Problem description: Could you show all lines in the entries below that contain the string "bowling"?

Available data:
-- Opening Marker --

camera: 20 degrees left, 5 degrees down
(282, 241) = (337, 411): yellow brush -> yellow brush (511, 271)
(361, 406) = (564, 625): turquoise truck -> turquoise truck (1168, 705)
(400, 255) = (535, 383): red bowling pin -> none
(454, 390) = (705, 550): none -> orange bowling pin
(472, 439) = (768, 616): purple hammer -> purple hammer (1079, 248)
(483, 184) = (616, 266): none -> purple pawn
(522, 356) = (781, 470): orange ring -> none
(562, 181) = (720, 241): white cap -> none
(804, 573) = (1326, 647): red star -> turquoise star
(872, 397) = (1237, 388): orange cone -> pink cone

-- Closing Marker --
-- Opening Marker --

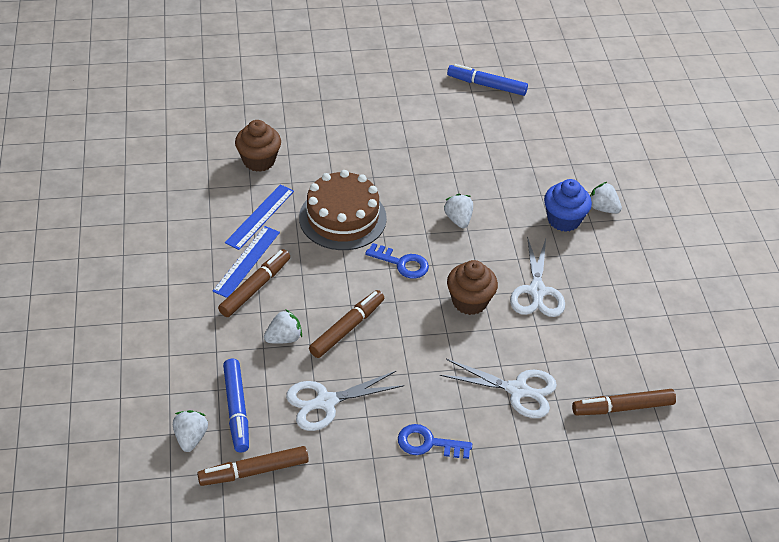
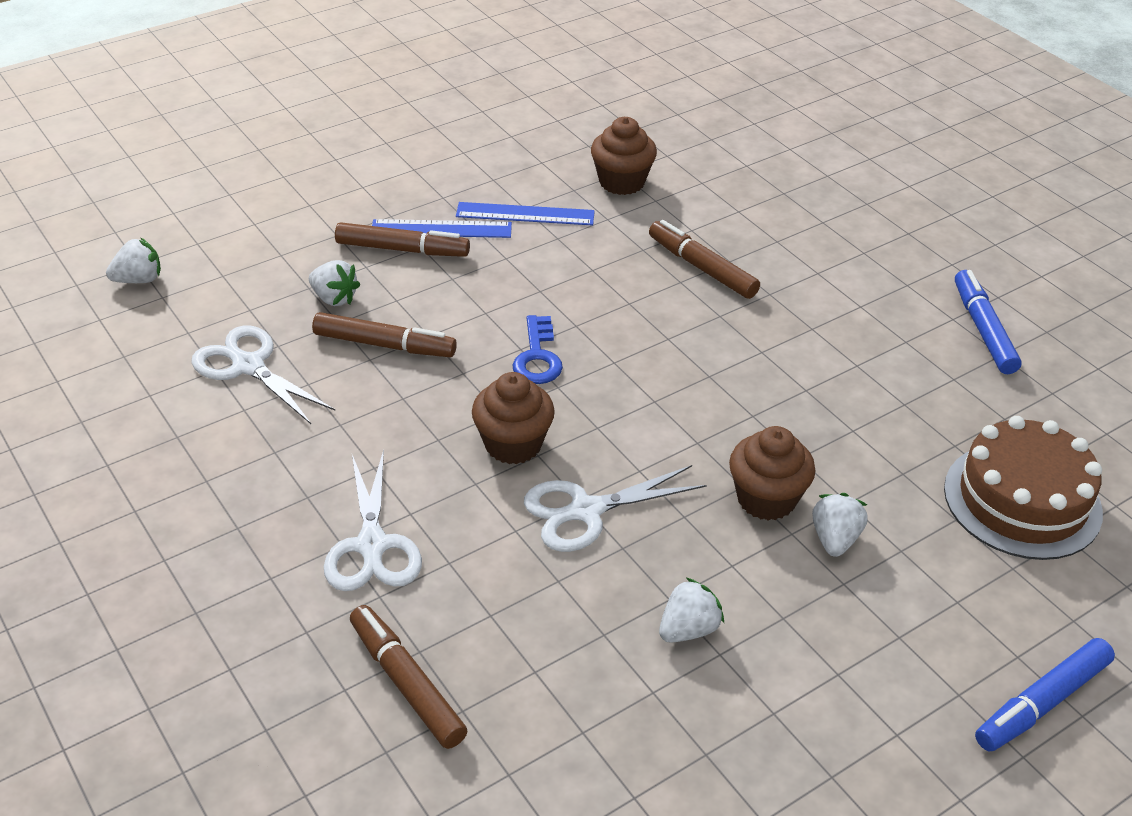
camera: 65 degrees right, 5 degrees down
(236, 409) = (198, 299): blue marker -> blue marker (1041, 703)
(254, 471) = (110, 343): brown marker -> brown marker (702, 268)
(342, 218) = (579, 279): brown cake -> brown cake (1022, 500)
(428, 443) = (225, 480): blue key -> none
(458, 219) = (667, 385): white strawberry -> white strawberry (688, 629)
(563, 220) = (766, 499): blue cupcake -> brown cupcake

-- Closing Marker --
-- Opening Marker --

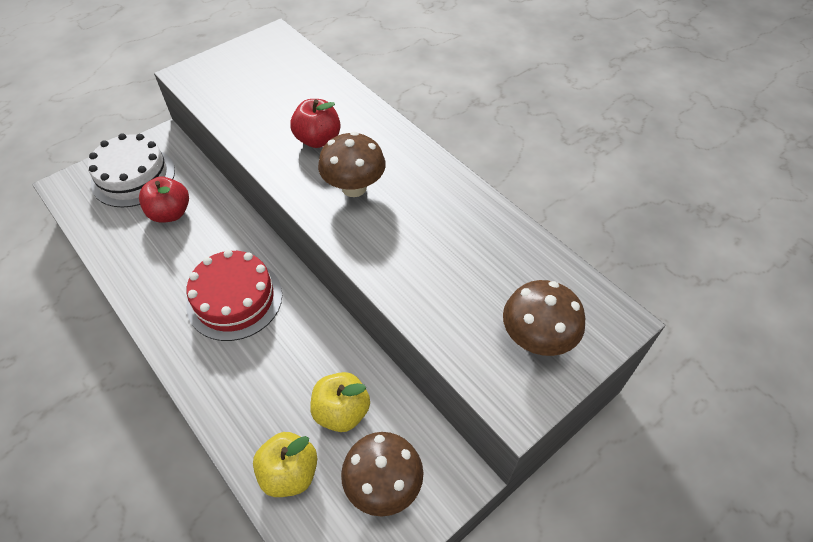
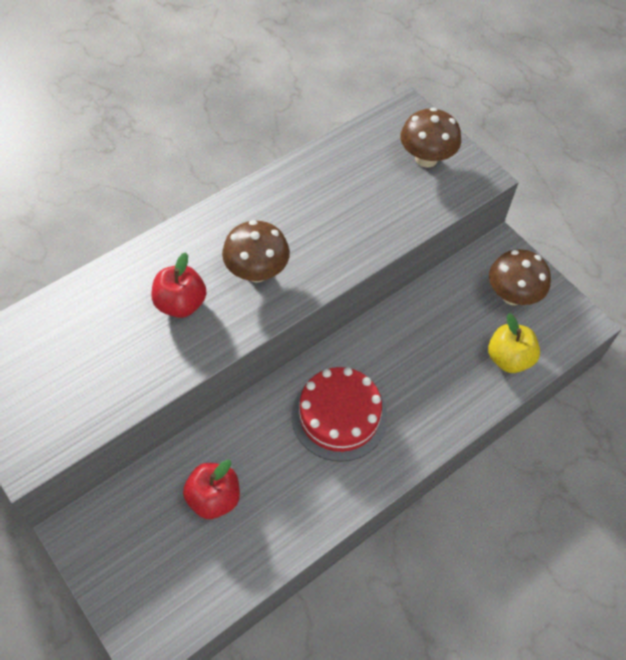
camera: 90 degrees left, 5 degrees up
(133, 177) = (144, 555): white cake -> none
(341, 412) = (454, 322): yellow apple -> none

-- Closing Marker --

Output below:
(400, 255) = (535, 383): red bowling pin -> none
(454, 390) = (705, 550): none -> orange bowling pin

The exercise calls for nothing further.